* _PROBLEM STATEMENT_: Without including the pictures, copy out every line below.

* _EXTRACTED MATERIAL_:
BEGIN

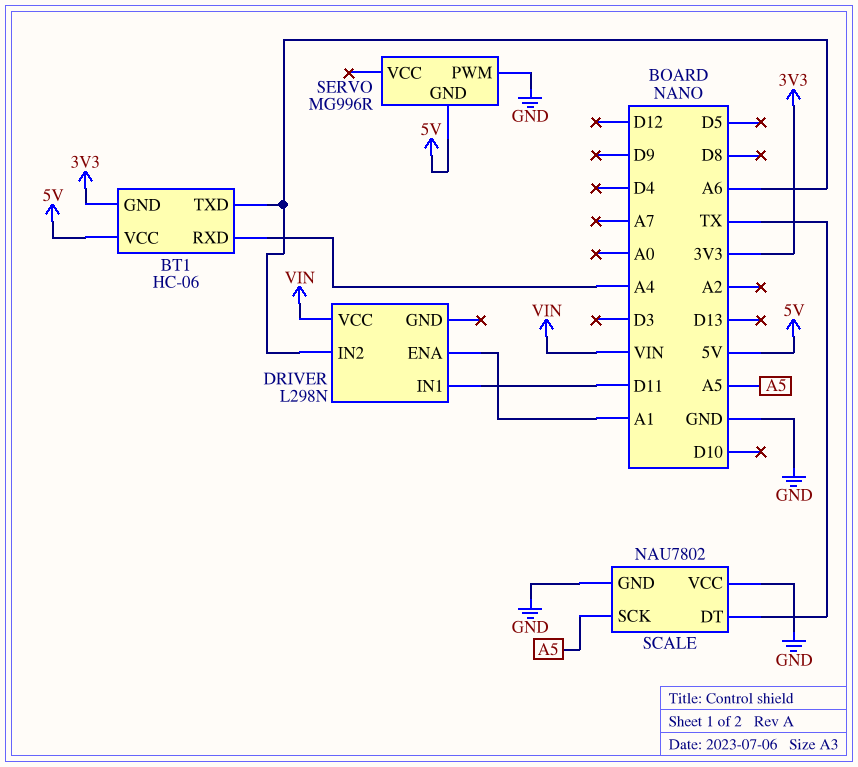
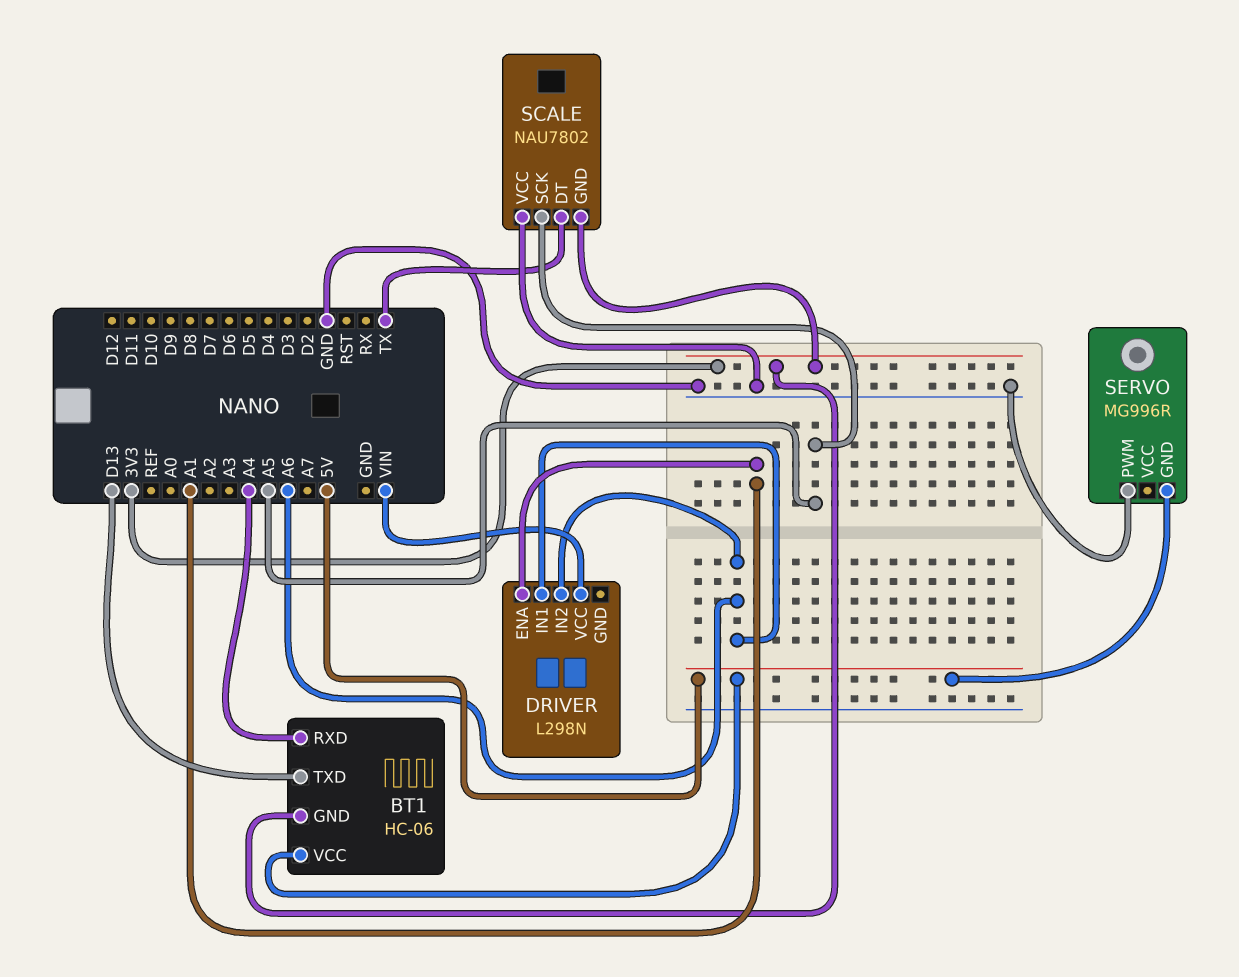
BT1 pin TXD: A6 -> D13
DRIVER pin IN1: D11 -> A6
SCALE pin GND: GND -> 3V3

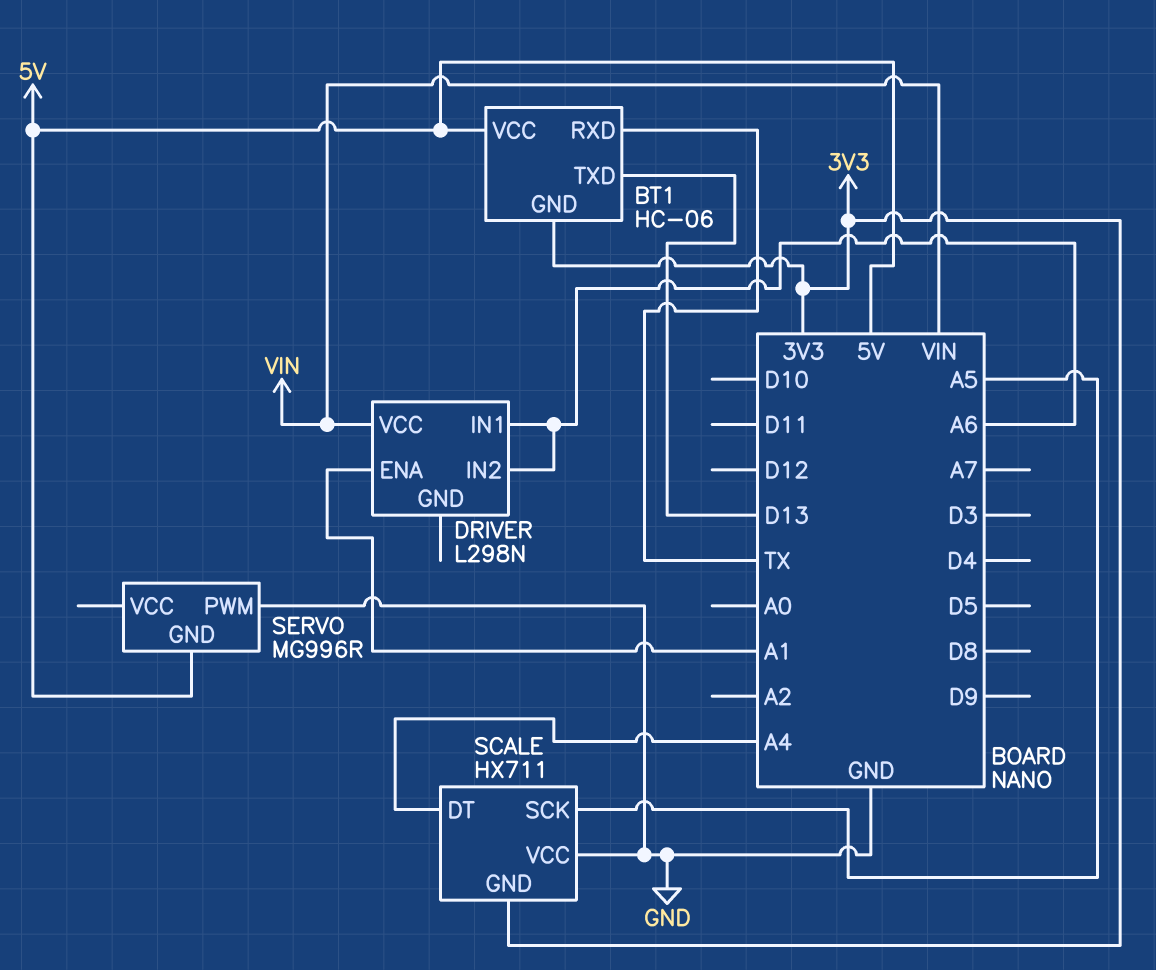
BT1 pin RXD: A4 -> TX
SCALE: NAU7802 -> HX711
SCALE pin DT: TX -> A4

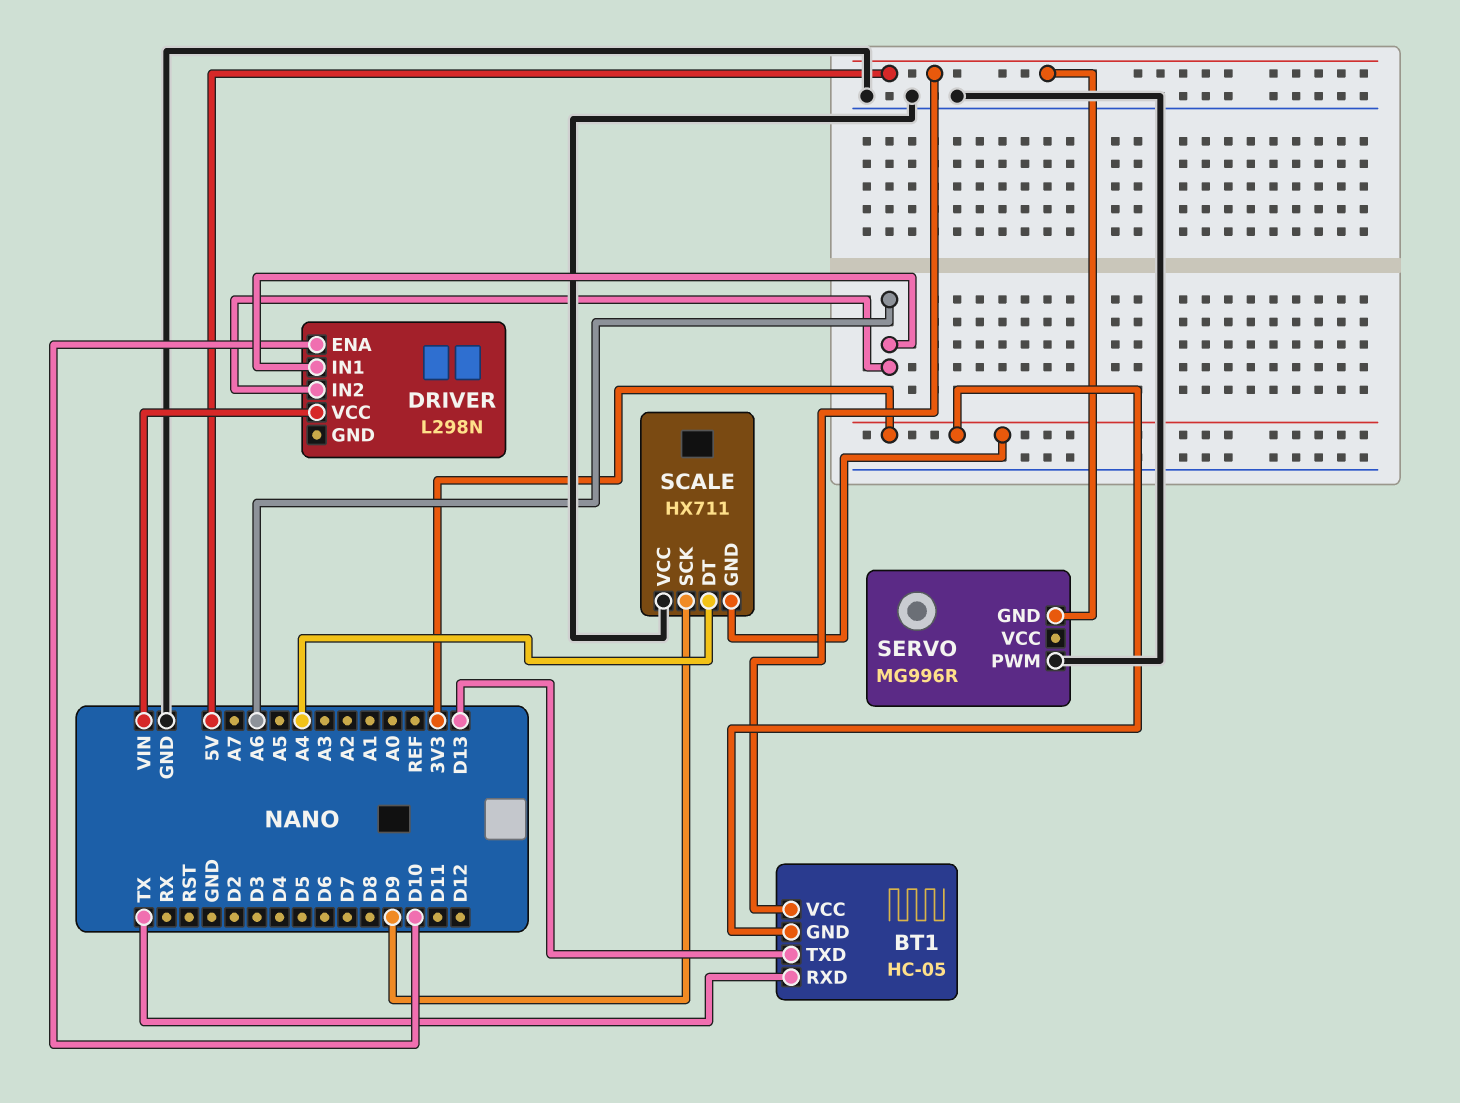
BT1: HC-06 -> HC-05
DRIVER pin ENA: A1 -> D10
SCALE pin SCK: A5 -> D9

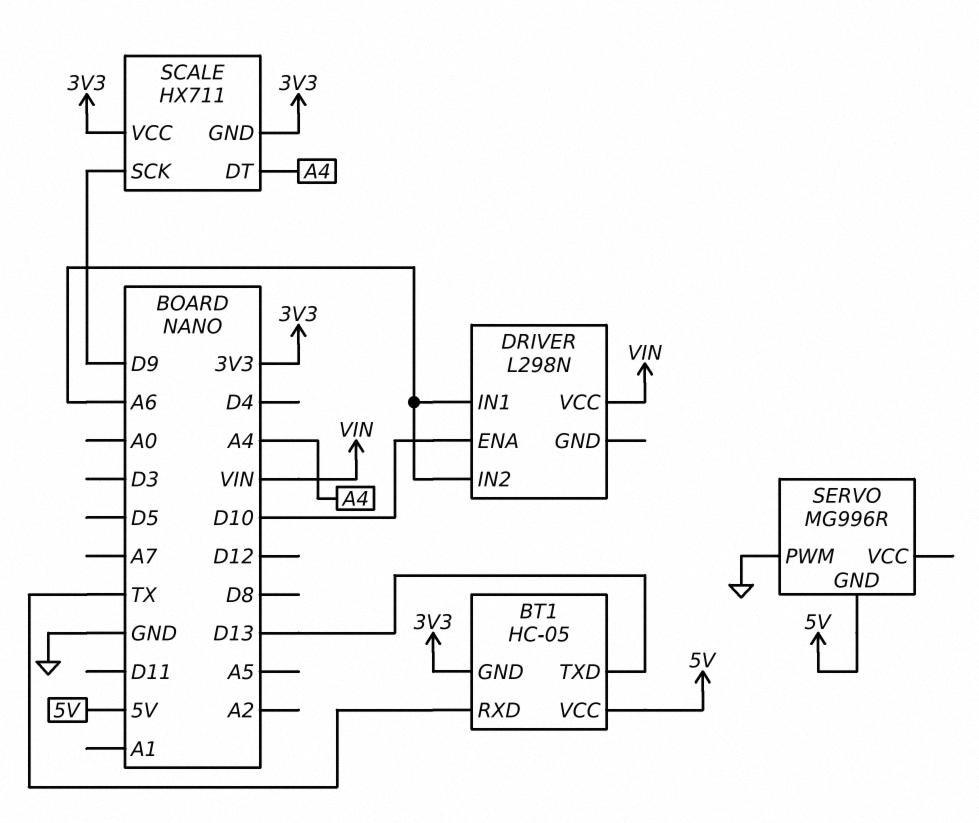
SCALE pin VCC: GND -> 3V3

END

* _YOUR SOLUTION_:
BT1 pin TXD: A6 -> D13
DRIVER pin IN1: D11 -> A6
SCALE pin GND: GND -> 3V3

BT1 pin RXD: A4 -> TX
SCALE: NAU7802 -> HX711
SCALE pin DT: TX -> A4

BT1: HC-06 -> HC-05
DRIVER pin ENA: A1 -> D10
SCALE pin SCK: A5 -> D9

SCALE pin VCC: GND -> 3V3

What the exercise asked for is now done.